## TASK STATEMENT
The data must be given again exactly as written, with all images omitted.
----- RECORDED INFORMATION
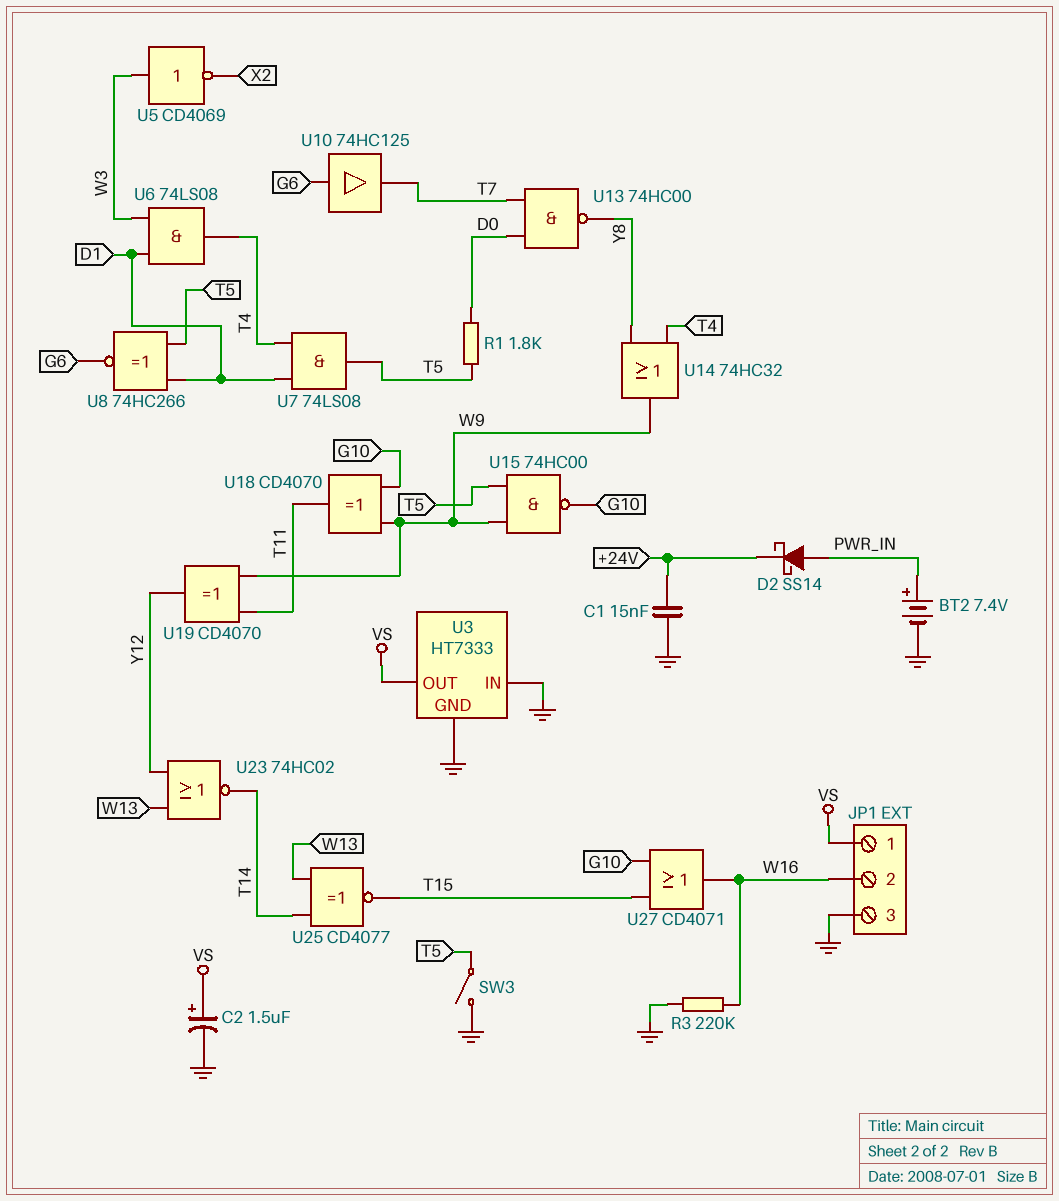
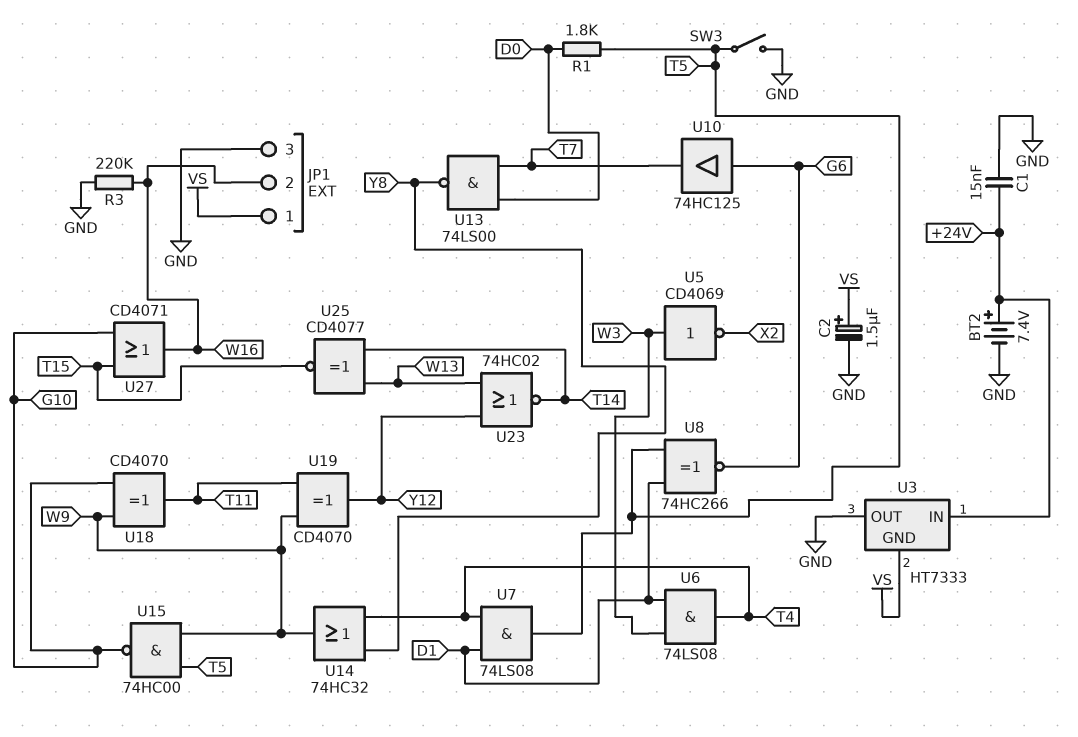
BT2: 7.4V (plus PWR_IN, minus GND) -> 7.4V (plus +24V, minus GND)
D2: schottky SS14 (A PWR_IN, K +24V) -> none
U3 pin GND: GND -> VS
U3 pin IN: GND -> +24V
U3 pin OUT: VS -> GND
U13: NAND 74HC00 (in D0, in T7, out Y8) -> NAND 74LS00 (in D0, in T7, out Y8)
----------
## ANSWER TO THE PROBLEM
BT2: 7.4V (plus PWR_IN, minus GND) -> 7.4V (plus +24V, minus GND)
D2: schottky SS14 (A PWR_IN, K +24V) -> none
U3 pin GND: GND -> VS
U3 pin IN: GND -> +24V
U3 pin OUT: VS -> GND
U13: NAND 74HC00 (in D0, in T7, out Y8) -> NAND 74LS00 (in D0, in T7, out Y8)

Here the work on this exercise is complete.